## Provided records
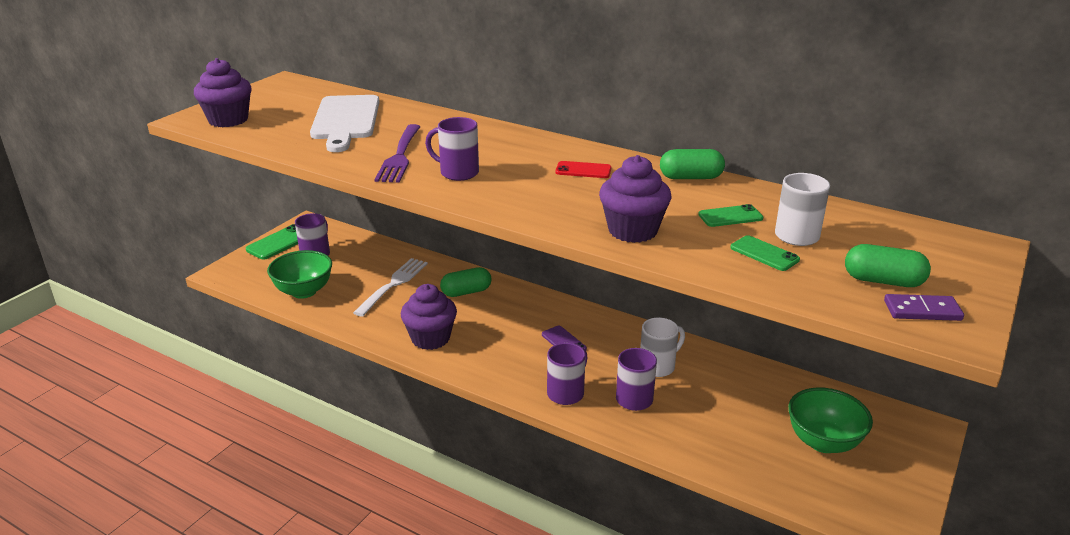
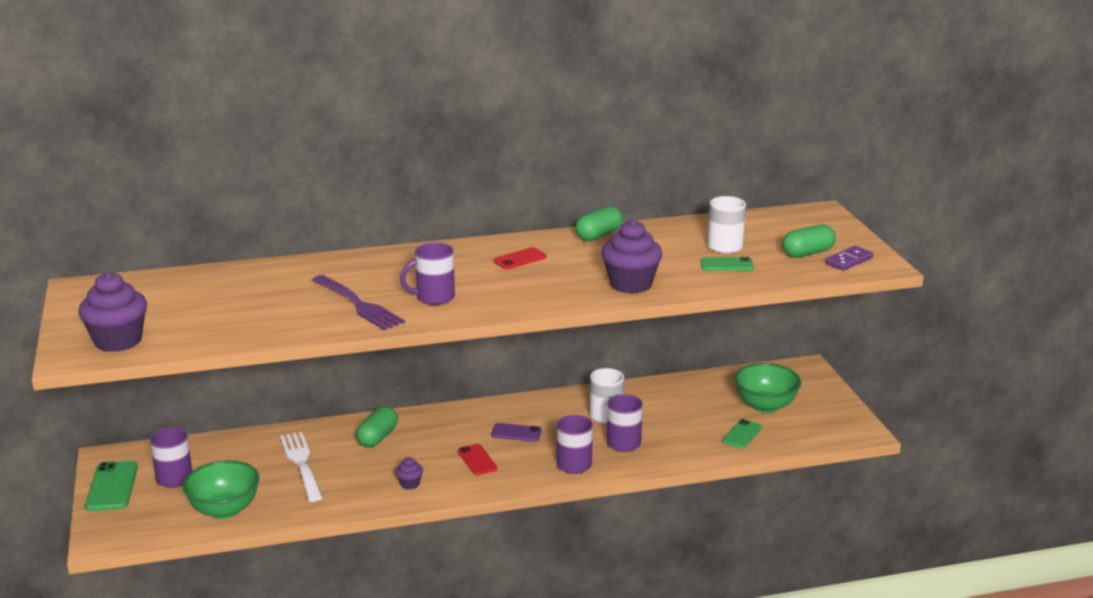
camera: 45 degrees left, 5 degrees down
(345, 120) = (238, 297): white cutting board -> none
(430, 338) = (410, 484): purple cupcake -> purple cupcake, size x0.47
(502, 347) = (477, 460): none -> red phone
(730, 216) = (669, 251): green phone -> green phone (742, 434)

## Task requirements
Return the lines above, starting at the one that contains "(430, 338) = (410, 484): purple" and running through the last, exactly as they appear, with no extra lines.

## Task solution
(430, 338) = (410, 484): purple cupcake -> purple cupcake, size x0.47
(502, 347) = (477, 460): none -> red phone
(730, 216) = (669, 251): green phone -> green phone (742, 434)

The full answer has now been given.